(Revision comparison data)
* * *
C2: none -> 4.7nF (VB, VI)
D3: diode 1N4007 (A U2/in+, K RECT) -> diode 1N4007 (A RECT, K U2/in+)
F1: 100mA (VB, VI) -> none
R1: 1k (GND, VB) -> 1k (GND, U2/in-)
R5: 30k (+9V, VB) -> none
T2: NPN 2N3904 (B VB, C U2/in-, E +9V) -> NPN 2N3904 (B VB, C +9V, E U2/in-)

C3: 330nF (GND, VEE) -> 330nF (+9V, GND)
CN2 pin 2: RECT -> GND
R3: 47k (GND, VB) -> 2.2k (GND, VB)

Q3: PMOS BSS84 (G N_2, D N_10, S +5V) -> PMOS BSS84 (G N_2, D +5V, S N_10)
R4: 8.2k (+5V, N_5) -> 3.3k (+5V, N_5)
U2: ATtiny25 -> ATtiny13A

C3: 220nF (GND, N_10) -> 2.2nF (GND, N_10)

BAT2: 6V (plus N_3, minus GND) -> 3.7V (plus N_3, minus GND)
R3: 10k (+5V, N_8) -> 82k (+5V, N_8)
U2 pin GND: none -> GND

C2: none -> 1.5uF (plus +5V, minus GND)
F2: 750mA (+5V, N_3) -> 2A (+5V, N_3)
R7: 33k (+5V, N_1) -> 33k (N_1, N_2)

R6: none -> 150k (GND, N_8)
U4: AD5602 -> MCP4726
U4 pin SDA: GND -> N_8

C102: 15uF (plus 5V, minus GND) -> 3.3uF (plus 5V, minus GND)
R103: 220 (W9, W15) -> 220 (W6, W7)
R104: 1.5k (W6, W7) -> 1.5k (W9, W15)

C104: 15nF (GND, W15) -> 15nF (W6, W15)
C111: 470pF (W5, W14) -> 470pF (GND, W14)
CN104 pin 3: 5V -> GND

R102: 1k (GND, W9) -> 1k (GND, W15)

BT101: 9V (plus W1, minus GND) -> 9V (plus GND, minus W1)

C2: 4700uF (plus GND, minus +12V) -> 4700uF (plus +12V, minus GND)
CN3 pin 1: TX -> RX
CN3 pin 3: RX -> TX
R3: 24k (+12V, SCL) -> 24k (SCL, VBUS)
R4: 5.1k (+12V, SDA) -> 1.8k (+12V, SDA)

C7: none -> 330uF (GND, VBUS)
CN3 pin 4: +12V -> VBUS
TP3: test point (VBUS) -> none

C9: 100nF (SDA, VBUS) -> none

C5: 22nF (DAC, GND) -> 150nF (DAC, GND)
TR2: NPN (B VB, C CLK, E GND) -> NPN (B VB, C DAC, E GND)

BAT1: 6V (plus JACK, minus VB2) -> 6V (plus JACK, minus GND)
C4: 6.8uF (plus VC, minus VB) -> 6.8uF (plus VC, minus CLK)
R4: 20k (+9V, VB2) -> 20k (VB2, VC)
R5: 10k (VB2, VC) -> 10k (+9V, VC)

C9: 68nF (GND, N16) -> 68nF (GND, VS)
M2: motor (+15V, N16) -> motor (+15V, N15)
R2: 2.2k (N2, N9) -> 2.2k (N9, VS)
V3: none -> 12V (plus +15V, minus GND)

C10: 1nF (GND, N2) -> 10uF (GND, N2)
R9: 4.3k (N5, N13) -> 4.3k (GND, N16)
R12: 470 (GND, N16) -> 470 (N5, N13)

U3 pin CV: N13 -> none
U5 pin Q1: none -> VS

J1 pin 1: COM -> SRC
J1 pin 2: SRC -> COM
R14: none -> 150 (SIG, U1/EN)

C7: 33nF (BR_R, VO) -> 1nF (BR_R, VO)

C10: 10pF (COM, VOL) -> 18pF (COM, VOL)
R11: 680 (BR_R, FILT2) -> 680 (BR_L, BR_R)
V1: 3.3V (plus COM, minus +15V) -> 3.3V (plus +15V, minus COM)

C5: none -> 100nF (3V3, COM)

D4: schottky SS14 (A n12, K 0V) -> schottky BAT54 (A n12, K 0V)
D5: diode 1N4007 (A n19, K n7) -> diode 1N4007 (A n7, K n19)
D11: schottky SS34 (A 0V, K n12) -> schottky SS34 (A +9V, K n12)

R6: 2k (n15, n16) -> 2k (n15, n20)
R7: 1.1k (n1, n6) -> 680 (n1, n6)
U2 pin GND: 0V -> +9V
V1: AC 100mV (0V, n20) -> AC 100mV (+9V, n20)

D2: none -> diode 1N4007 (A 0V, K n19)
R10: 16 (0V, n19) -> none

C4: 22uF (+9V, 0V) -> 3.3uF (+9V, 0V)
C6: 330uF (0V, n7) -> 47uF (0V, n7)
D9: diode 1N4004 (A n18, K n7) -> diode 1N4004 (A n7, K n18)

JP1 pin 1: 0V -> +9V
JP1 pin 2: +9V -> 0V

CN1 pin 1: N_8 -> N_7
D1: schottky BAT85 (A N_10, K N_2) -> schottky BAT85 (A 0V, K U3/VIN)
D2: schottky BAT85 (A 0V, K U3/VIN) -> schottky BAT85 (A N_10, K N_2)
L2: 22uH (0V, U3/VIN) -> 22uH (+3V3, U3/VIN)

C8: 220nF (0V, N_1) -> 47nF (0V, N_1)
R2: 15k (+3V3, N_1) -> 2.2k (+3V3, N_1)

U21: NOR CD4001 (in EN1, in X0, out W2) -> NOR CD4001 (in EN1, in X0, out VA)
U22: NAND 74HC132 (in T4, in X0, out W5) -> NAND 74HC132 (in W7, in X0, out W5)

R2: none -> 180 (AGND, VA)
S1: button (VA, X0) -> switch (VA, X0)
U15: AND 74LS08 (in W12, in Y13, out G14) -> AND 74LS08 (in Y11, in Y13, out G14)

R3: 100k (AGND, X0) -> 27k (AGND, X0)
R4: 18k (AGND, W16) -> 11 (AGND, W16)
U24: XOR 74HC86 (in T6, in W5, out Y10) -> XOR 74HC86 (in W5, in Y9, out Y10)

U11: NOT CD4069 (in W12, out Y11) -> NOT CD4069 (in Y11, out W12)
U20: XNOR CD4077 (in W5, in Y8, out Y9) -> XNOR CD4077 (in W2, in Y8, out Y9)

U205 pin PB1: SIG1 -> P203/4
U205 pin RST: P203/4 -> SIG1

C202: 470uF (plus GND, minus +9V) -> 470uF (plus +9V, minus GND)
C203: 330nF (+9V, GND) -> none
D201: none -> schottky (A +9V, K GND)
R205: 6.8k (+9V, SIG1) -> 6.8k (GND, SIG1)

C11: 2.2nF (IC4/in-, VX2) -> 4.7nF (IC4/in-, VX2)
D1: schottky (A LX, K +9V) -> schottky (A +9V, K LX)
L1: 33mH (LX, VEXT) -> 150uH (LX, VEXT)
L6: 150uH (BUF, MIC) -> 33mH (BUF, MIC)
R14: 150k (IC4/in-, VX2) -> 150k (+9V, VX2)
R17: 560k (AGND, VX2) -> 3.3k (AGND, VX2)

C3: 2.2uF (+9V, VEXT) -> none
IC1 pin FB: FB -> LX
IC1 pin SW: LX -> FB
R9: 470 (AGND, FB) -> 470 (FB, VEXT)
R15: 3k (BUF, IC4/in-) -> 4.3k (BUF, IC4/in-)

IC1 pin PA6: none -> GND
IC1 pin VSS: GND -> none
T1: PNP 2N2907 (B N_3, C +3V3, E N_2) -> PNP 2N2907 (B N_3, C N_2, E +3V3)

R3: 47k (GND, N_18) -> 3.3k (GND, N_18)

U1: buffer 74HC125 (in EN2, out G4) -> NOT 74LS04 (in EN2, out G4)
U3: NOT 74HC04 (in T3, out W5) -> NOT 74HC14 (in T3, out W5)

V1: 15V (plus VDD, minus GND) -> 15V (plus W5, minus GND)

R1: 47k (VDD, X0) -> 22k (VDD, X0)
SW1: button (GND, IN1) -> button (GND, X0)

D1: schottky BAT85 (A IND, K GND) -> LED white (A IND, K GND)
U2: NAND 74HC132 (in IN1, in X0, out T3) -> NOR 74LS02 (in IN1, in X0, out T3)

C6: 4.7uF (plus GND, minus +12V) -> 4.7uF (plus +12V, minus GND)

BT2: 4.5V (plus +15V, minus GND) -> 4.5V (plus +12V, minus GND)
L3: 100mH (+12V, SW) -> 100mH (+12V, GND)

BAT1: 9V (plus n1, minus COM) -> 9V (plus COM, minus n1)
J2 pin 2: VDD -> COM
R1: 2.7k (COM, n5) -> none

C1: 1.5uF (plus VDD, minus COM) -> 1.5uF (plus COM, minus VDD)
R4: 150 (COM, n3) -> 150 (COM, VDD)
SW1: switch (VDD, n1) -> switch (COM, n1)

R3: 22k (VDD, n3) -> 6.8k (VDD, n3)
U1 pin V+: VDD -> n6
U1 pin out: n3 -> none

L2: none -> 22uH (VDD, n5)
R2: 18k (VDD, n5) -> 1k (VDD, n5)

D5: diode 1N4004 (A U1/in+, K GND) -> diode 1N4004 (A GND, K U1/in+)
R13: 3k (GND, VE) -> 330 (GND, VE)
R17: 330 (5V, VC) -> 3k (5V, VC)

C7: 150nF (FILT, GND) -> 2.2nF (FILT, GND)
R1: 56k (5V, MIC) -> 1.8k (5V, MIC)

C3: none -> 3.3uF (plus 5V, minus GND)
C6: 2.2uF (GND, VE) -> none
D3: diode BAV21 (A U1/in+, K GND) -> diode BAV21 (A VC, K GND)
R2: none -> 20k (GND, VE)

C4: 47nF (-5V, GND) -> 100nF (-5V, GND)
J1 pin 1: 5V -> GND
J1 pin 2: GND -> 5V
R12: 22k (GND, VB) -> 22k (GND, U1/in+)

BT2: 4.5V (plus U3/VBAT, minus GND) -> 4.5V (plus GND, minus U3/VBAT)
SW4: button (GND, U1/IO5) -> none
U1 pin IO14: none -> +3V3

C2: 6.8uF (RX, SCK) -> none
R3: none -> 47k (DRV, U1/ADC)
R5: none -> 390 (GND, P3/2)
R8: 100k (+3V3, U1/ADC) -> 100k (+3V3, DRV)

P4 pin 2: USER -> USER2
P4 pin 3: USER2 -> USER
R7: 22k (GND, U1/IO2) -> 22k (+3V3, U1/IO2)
* * *
Begin with the line above that has "CN3 pin 1: TX -> RX" and continue through the line that has "C4: 6.8uF (plus", setting each one down exactly. Stop there.

CN3 pin 1: TX -> RX
CN3 pin 3: RX -> TX
R3: 24k (+12V, SCL) -> 24k (SCL, VBUS)
R4: 5.1k (+12V, SDA) -> 1.8k (+12V, SDA)

C7: none -> 330uF (GND, VBUS)
CN3 pin 4: +12V -> VBUS
TP3: test point (VBUS) -> none

C9: 100nF (SDA, VBUS) -> none

C5: 22nF (DAC, GND) -> 150nF (DAC, GND)
TR2: NPN (B VB, C CLK, E GND) -> NPN (B VB, C DAC, E GND)

BAT1: 6V (plus JACK, minus VB2) -> 6V (plus JACK, minus GND)
C4: 6.8uF (plus VC, minus VB) -> 6.8uF (plus VC, minus CLK)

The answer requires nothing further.